▶ Given information:

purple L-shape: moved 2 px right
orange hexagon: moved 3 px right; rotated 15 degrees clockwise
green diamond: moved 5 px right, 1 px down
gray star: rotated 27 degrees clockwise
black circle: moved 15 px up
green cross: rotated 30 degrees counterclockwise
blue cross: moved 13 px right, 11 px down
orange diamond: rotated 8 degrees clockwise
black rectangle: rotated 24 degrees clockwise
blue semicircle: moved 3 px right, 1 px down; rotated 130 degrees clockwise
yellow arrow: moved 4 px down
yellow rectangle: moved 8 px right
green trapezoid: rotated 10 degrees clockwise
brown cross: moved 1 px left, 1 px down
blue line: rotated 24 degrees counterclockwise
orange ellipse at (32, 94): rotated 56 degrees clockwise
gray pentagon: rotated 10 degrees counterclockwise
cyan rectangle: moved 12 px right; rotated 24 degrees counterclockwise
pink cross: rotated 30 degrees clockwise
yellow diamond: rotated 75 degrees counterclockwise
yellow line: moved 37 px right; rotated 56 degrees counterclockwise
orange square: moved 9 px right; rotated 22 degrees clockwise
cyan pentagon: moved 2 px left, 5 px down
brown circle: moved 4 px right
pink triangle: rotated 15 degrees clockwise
--
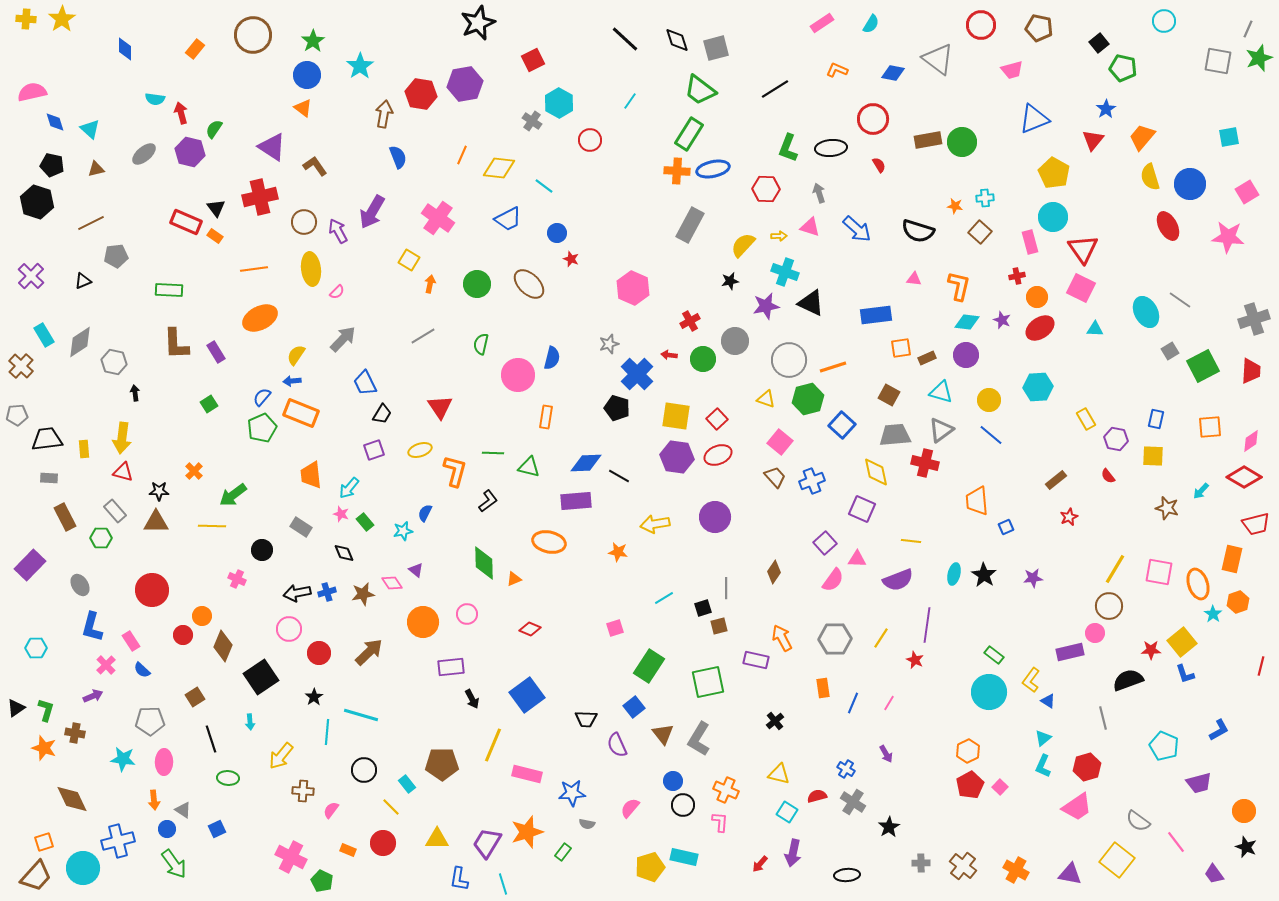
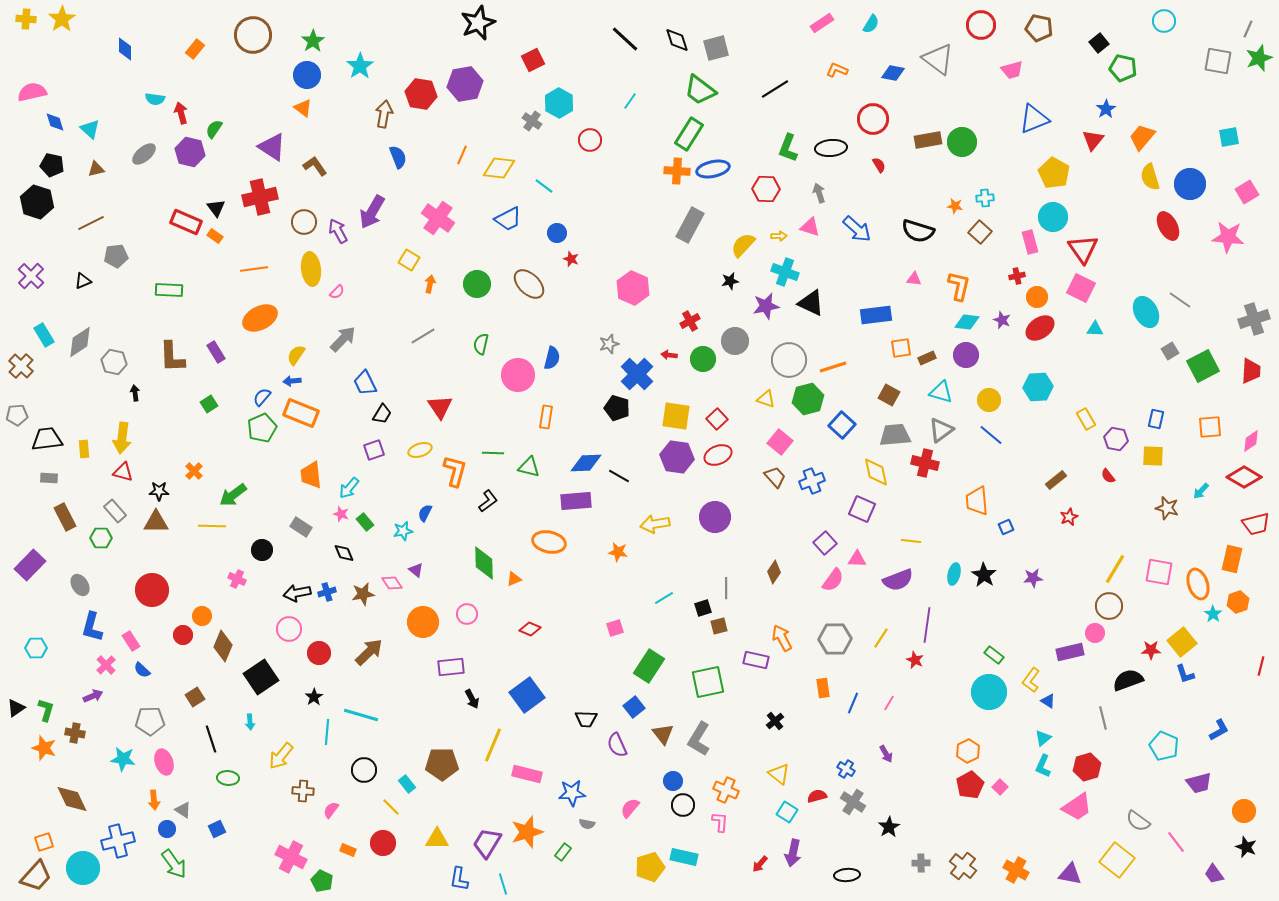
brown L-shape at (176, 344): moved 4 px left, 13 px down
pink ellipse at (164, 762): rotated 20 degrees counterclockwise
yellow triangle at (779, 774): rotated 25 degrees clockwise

▶ Work request: Where the listing above has a line with "blue cross: moved 13 px right, 11 px down", start there, and output every line exactly through the line with "yellow line: moved", which is also included.

▶ Solution for this problem:
blue cross: moved 13 px right, 11 px down
orange diamond: rotated 8 degrees clockwise
black rectangle: rotated 24 degrees clockwise
blue semicircle: moved 3 px right, 1 px down; rotated 130 degrees clockwise
yellow arrow: moved 4 px down
yellow rectangle: moved 8 px right
green trapezoid: rotated 10 degrees clockwise
brown cross: moved 1 px left, 1 px down
blue line: rotated 24 degrees counterclockwise
orange ellipse at (32, 94): rotated 56 degrees clockwise
gray pentagon: rotated 10 degrees counterclockwise
cyan rectangle: moved 12 px right; rotated 24 degrees counterclockwise
pink cross: rotated 30 degrees clockwise
yellow diamond: rotated 75 degrees counterclockwise
yellow line: moved 37 px right; rotated 56 degrees counterclockwise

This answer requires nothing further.